§ WHAT IS EXPECTED
Up to and including the final line, retype each line of the records below, starting with the one that contains "blue trapezoid: moved 2 px left, 5 px down".

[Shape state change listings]

((

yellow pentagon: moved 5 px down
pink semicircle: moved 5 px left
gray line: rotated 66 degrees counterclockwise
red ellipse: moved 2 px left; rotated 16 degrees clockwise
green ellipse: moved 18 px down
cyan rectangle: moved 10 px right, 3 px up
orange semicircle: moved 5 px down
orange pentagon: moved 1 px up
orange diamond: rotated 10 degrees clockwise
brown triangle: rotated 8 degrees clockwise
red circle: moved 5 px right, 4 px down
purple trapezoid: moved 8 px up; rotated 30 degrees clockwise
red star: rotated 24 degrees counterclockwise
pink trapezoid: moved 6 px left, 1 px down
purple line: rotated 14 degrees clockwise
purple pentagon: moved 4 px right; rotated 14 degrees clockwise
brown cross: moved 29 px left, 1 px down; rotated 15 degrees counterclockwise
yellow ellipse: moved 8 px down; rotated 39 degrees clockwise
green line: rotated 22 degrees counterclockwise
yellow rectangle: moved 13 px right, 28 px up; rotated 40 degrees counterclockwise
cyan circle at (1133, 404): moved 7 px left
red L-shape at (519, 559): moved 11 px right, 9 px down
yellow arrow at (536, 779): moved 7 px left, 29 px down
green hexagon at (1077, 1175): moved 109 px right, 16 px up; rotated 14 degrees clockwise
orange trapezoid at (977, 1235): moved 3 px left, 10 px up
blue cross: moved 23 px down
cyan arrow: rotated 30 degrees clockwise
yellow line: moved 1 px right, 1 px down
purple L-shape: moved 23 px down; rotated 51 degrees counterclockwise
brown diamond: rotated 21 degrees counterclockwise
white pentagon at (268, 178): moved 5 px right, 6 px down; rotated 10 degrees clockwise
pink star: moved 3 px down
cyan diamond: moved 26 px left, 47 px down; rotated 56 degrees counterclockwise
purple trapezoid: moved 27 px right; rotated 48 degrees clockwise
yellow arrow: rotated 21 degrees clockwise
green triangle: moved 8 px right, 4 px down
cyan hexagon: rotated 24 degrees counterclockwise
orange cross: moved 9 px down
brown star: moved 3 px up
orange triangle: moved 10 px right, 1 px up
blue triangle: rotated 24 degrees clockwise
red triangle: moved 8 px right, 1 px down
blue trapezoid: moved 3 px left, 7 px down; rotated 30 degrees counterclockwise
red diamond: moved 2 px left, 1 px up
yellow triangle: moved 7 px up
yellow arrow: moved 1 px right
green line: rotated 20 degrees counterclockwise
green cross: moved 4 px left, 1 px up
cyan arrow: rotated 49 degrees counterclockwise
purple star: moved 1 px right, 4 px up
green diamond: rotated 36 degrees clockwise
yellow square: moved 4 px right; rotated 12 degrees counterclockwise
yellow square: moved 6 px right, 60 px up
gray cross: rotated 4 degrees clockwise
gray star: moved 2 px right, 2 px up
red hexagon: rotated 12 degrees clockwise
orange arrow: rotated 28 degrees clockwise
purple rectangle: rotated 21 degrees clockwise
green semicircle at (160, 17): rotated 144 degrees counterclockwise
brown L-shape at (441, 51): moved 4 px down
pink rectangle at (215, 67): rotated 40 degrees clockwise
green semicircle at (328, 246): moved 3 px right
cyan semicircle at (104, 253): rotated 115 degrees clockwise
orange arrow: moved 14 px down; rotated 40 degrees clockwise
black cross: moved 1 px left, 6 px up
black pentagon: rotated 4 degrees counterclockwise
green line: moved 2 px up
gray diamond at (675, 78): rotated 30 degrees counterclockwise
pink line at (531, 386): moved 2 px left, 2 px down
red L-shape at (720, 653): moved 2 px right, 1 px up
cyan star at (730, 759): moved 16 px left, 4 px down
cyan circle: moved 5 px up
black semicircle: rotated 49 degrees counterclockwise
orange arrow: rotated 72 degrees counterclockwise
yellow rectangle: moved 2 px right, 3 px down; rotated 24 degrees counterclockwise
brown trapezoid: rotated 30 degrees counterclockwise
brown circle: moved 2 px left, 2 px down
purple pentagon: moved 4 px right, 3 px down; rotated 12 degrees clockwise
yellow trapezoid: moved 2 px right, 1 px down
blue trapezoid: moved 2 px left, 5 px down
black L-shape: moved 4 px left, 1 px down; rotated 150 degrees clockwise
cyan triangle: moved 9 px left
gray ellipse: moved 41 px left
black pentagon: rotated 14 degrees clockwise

))

§ EXERCISE RESULT
blue trapezoid: moved 2 px left, 5 px down
black L-shape: moved 4 px left, 1 px down; rotated 150 degrees clockwise
cyan triangle: moved 9 px left
gray ellipse: moved 41 px left
black pentagon: rotated 14 degrees clockwise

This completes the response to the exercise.